◆ Work to be completed ◆
Please reproduce the lines from the very first one through the line containing "road 6 (residential): [(357,0),(342,151)]", including both ends, word for word. Leave the pictures out of your answer.

◆ Extracted entries ◆

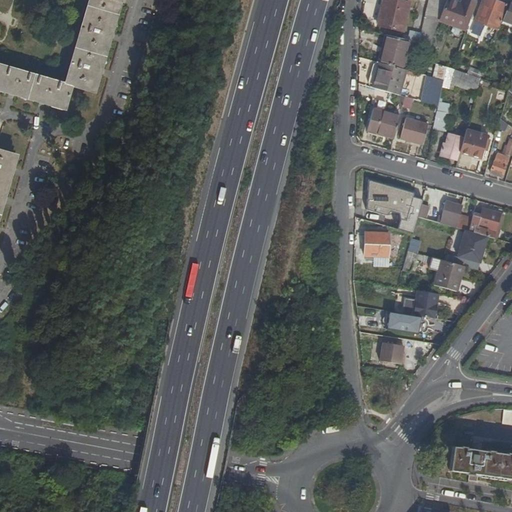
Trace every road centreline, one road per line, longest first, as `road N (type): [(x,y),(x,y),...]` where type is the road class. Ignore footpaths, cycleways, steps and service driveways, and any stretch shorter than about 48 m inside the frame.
road 1 (motorway): [(190,511),(311,0)]
road 2 (motorway): [(272,0),(151,511)]
road 3 (tertiary): [(0,429),(297,486)]
road 4 (residential): [(357,441),(338,280),(342,151)]
road 5 (residential): [(342,151),(511,197)]
road 6 (residential): [(357,0),(342,151)]
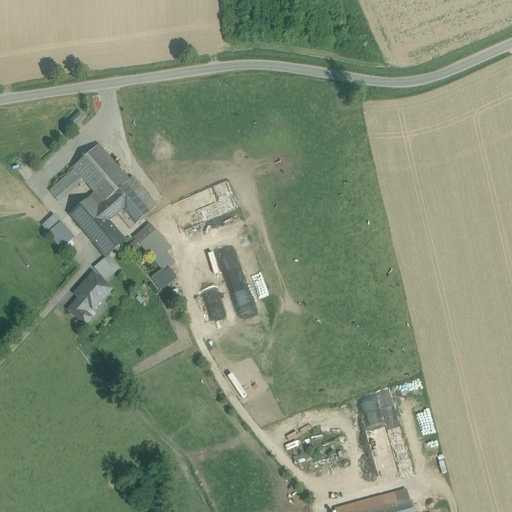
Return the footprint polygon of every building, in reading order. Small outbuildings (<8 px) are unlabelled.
[(143,131),(163,112),(159,108),(139,126),(143,131)] [(78,111),(66,123),(72,129),(84,116),(78,111)] [(128,180),(99,146),(73,168),(75,170),(83,180),(94,193),(95,193),(103,203),(115,217),(118,214),(131,229),(150,212),(125,183),(128,180)] [(83,180),(75,170),(50,192),(58,201),(83,180)] [(157,206),(132,177),(128,180),(125,183),(150,212),(157,206)] [(95,193),(70,215),(78,225),(98,208),(103,203),(95,193)] [(103,203),(98,208),(110,222),(115,217),(103,203)] [(98,208),(78,225),(96,246),(116,229),(110,222),(98,208)] [(53,214),(40,225),(59,250),(73,238),(53,214)] [(150,225),(134,239),(145,252),(161,237),(150,225)] [(116,229),(96,246),(106,258),(126,241),(116,229)] [(104,260),(94,268),(103,279),(113,271),(104,260)] [(93,275),(76,294),(80,298),(75,303),(85,312),(89,306),(93,309),(110,289),(93,275)] [(85,312),(75,303),(69,311),(85,325),(91,318),(85,312)] [(330,408),(314,413),(316,421),(333,416),(330,408)] [(295,464),(309,458),(307,452),(292,458),(295,464)] [(406,490),(341,509),(341,511),(367,511),(409,500),(406,490)] [(412,511),(409,500),(367,511),(412,511)]
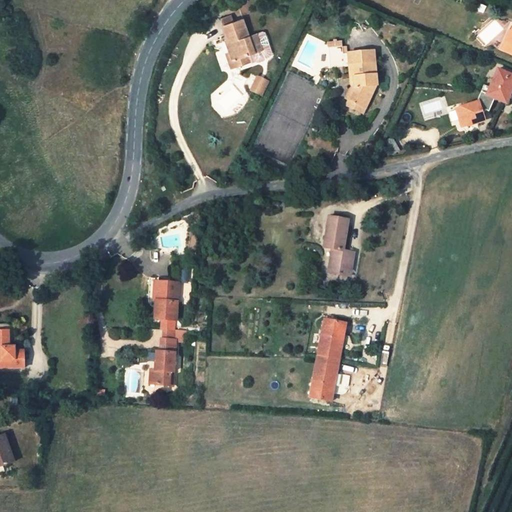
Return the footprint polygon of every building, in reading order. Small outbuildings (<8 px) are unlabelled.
[(230,57),(235,56),(238,64),(251,60),(249,52),(264,47),(258,31),(249,34),(243,16),(224,23),(230,41),(225,42),(228,50),(230,57)] [(510,29),(505,27),(496,47),(506,53),(511,41),(506,39),(510,29)] [(264,47),(249,52),(251,60),(266,55),(264,47)] [(238,64),(235,56),(230,57),(228,50),(221,52),(226,68),(238,64)] [(348,92),(341,106),(357,115),(365,100),(365,91),(369,91),(369,67),(343,67),(343,79),(349,79),(348,92)] [(493,99),(502,104),(511,86),(511,77),(497,70),(484,94),(493,99)] [(256,75),(250,91),(263,96),(270,80),(256,75)] [(349,79),(343,79),(342,89),(335,103),(341,106),(348,92),(349,79)] [(486,111),(493,99),(484,94),(479,91),(471,107),(468,106),(460,108),(461,111),(458,112),(454,118),(456,125),(464,122),(465,125),(474,122),(475,125),(484,122),(482,114),(484,110),(486,111)] [(353,121),(357,115),(341,106),(337,112),(353,121)] [(383,143),(375,147),(381,159),(389,156),(383,143)] [(325,255),(323,280),(345,283),(348,258),(337,257),(340,227),(321,226),(318,255),(325,255)] [(175,283),(156,281),(156,294),(155,318),(160,319),(164,319),(173,320),(175,283)] [(164,319),(164,329),(175,330),(175,320),(173,320),(164,319)] [(322,326),(313,360),(335,365),(343,330),(322,326)] [(163,329),(162,339),(160,339),(159,351),(155,351),(153,370),(151,369),(149,385),(168,386),(169,372),(172,372),(174,342),(186,343),(188,332),(175,330),(164,329),(163,329)] [(0,373),(8,374),(8,358),(2,358),(0,357),(0,373)] [(313,360),(312,367),(333,372),(335,365),(313,360)] [(324,406),(333,372),(312,367),(303,402),(324,406)]
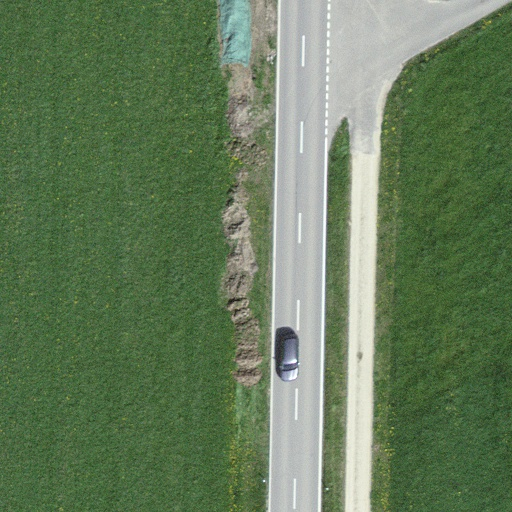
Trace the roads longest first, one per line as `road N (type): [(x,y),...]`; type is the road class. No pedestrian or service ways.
road 1 (tertiary): [(313,0),(300,511)]
road 2 (track): [(351,511),(360,0)]
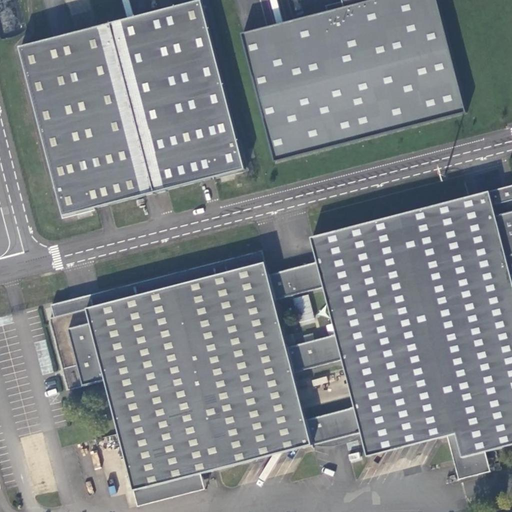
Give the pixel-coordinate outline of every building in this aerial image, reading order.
[(182,0),(184,5),(111,25),(155,194),(247,170),(202,0),(182,0)] [(342,0),(345,7),(243,34),(277,162),(464,110),(437,0),(373,0),(372,0),(342,0)] [(111,25),(20,49),(65,217),(155,194),(111,25)] [(315,263),(270,275),(276,300),(325,288),(337,334),(332,336),(333,336),(288,347),(295,373),(341,361),(341,362),(344,361),(356,407),(352,408),(352,409),(308,420),(314,446),(363,433),(369,457),(372,457),(378,446),(389,452),(395,441),(406,448),(412,437),(422,444),(428,433),(439,439),(448,437),(457,435),(463,459),(487,453),(511,446),(511,186),(312,238),(318,262),(315,263)] [(303,448),(314,446),(308,420),(352,409),(352,408),(356,407),(344,361),(341,362),(341,361),(295,373),(288,347),(333,336),(332,336),(337,334),(325,288),(276,300),(270,275),(264,251),(52,306),(55,318),(50,319),(69,391),(106,381),(135,492),(202,474),(253,461),(259,451),(270,457),(276,446),(286,453),(293,442),(303,448)] [(50,359),(41,360),(42,374),(51,373),(50,359)] [(457,435),(448,437),(455,460),(460,480),(492,472),(487,453),(463,459),(457,435)] [(202,474),(135,492),(139,507),(206,490),(202,474)]
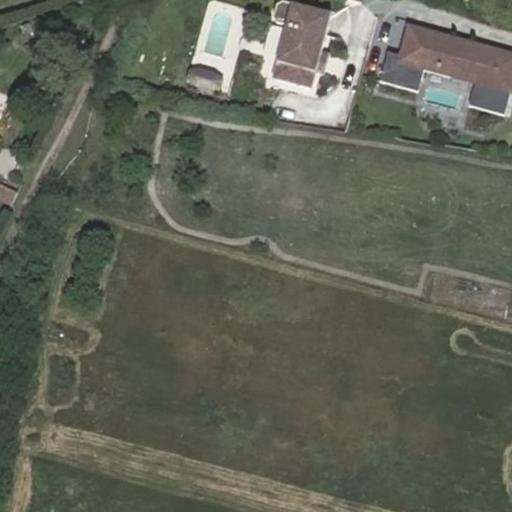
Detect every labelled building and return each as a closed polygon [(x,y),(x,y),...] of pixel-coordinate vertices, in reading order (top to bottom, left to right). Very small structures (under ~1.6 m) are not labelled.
[(332,18),(284,5),(278,8),(274,20),(277,27),(287,29),(273,81),(311,92),(316,76),(321,56),(332,18)] [(415,60),(384,52),(377,82),(415,91),(420,69),(422,63),(473,76),(472,82),(466,104),(502,114),(511,72),(511,52),(422,30),(415,60)] [(324,79),(329,58),(321,56),(316,76),(324,79)] [(422,63),(420,69),(472,82),(473,76),(422,63)] [(0,185),(0,201),(12,206),(17,191),(0,185)]
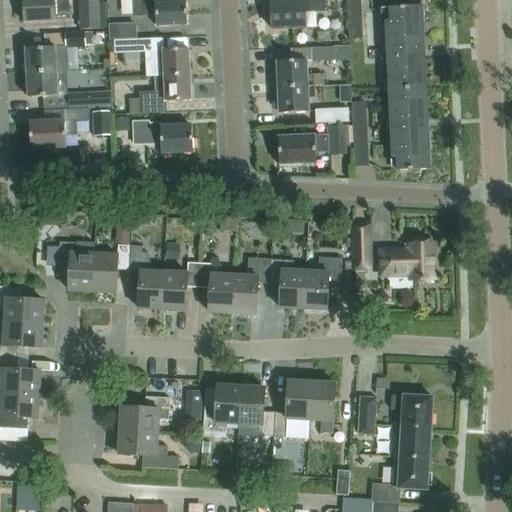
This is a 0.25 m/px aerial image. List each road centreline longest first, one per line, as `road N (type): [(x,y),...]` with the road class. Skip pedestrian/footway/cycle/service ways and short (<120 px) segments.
road 1 (residential): [(503,346),(126,342),(82,358),(81,452)]
road 2 (residential): [(81,452),(88,488),(332,502)]
road 3 (residential): [(496,199),(239,184)]
road 4 (residential): [(239,184),(0,175)]
road 5 (tertiary): [(496,199),(485,0)]
road 6 (residential): [(239,184),(229,0)]
road 7 (tertiary): [(494,511),(503,346)]
road 8 (tertiary): [(503,346),(496,199)]
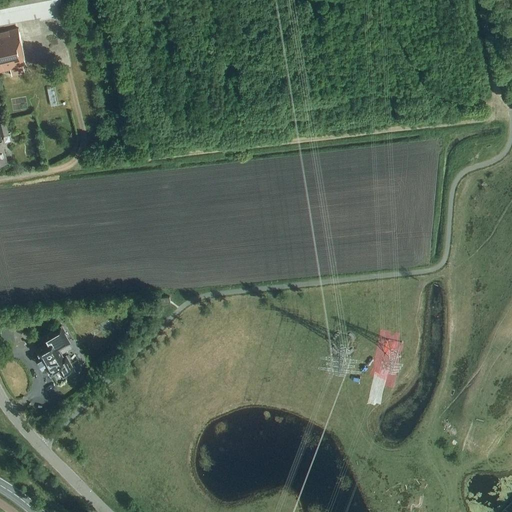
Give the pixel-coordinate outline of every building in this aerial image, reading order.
[(0,0),(0,23),(64,11),(61,0),(0,0)] [(21,67),(27,65),(18,29),(0,32),(0,71),(6,71),(7,77),(23,73),(21,67)] [(0,164),(7,163),(2,141),(1,135),(8,134),(5,121),(0,122),(0,164)] [(150,312),(147,307),(140,311),(143,316),(150,312)] [(46,344),(37,349),(42,358),(39,360),(43,367),(46,365),(51,375),(60,370),(64,376),(75,370),(66,355),(64,357),(59,349),(70,342),(64,332),(61,327),(62,326),(43,337),(46,344)]
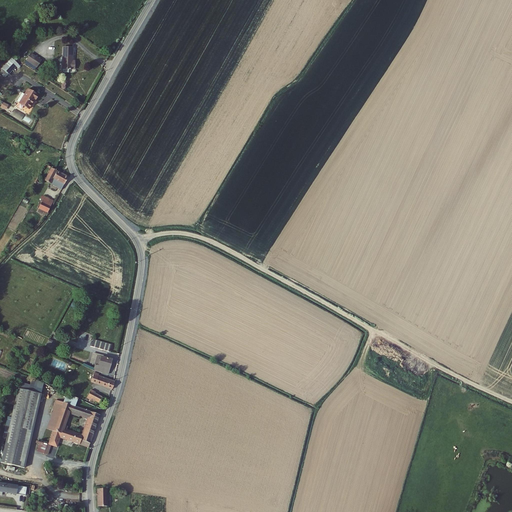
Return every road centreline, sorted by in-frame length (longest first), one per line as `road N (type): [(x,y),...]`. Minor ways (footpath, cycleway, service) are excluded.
road 1 (unclassified): [(151,0),(69,153),(83,186),(136,242),(141,264),(119,378),(90,470),(90,511)]
road 2 (track): [(136,242),(176,232),(218,243),(511,400)]
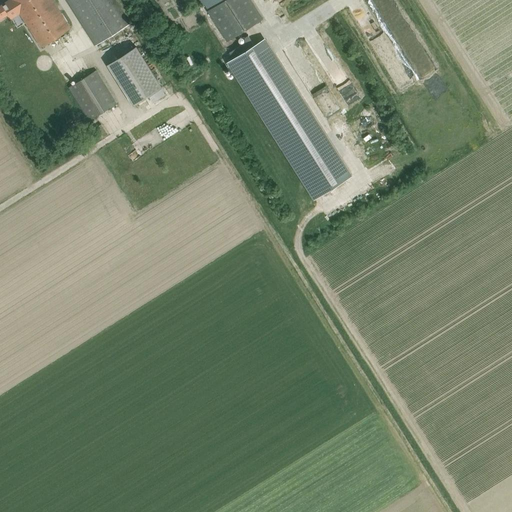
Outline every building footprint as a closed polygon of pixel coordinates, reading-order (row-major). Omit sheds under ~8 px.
[(17,8),(41,46),(70,27),(52,0),(11,0),(3,5),(8,13),(17,8)] [(66,0),(95,46),(131,24),(115,0),(66,0)] [(201,0),(227,41),(262,18),(250,0),(201,0)] [(387,10),(396,23),(409,14),(400,1),(387,10)] [(0,18),(8,13),(3,5),(2,3),(0,4),(0,18)] [(405,46),(421,41),(414,20),(398,24),(405,46)] [(369,31),(389,53),(399,44),(378,22),(369,31)] [(10,42),(17,38),(14,32),(7,36),(10,42)] [(10,43),(17,53),(23,49),(17,39),(10,43)] [(263,40),(229,62),(315,198),(350,176),(263,40)] [(108,64),(134,105),(162,88),(137,47),(108,64)] [(337,87),(343,83),(340,77),(347,72),(341,63),(328,71),(337,87)] [(96,70),(69,86),(90,120),(117,104),(96,70)] [(163,126),(153,129),(158,142),(167,138),(163,126)] [(199,157),(192,148),(186,153),(192,161),(199,157)]
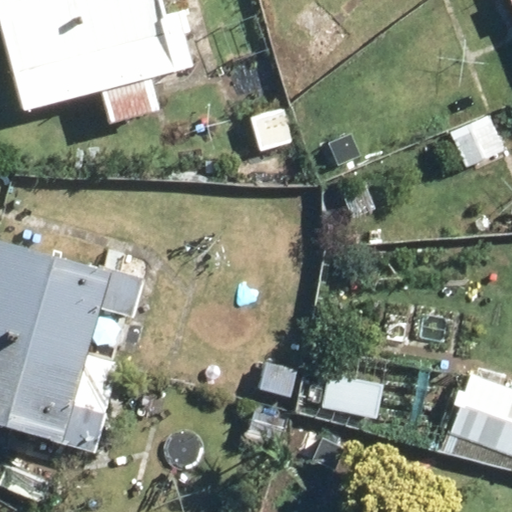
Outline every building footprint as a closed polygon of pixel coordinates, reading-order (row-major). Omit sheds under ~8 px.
[(147,77),(183,68),(169,12),(154,15),(150,0),(0,0),(0,57),(12,108),(94,88),(102,119),(154,107),(147,77)] [(251,150),(283,141),(274,108),(242,116),(251,150)] [(321,170),(353,155),(340,126),(308,141),(321,170)] [(338,218),(371,206),(361,180),(328,192),(338,218)] [(0,425),(85,449),(108,365),(78,357),(92,308),(123,317),(134,277),(0,239),(0,425)] [(313,408),(365,417),(371,382),(352,379),(355,358),(323,353),(313,408)] [(439,429),(511,456),(511,391),(461,372),(439,429)]
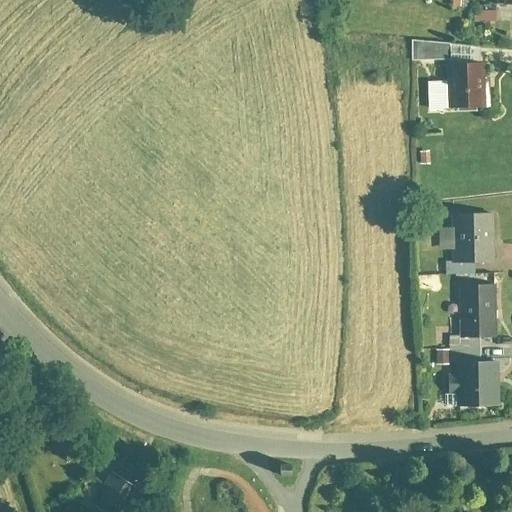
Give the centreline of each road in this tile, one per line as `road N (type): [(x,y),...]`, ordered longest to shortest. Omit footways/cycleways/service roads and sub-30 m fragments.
road 1 (residential): [(0,303),(50,359),(109,400),(243,446)]
road 2 (residential): [(319,455),(511,437)]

◆ Result of this task ◆
Trace every road centreline, one road per line, longest first, as `road N (type): [(x,y),(x,y),...]` where type is the road class. Ignore footpaths, cycleways, steps and service driveways, and any stretch shorter than about 48 m inside the frame.
road 1 (motorway): [(190,511),(311,0)]
road 2 (motorway): [(272,0),(151,511)]
road 3 (tertiary): [(0,429),(297,486)]
road 4 (residential): [(357,441),(338,280),(342,151)]
road 5 (residential): [(342,151),(511,197)]
road 6 (residential): [(357,0),(342,151)]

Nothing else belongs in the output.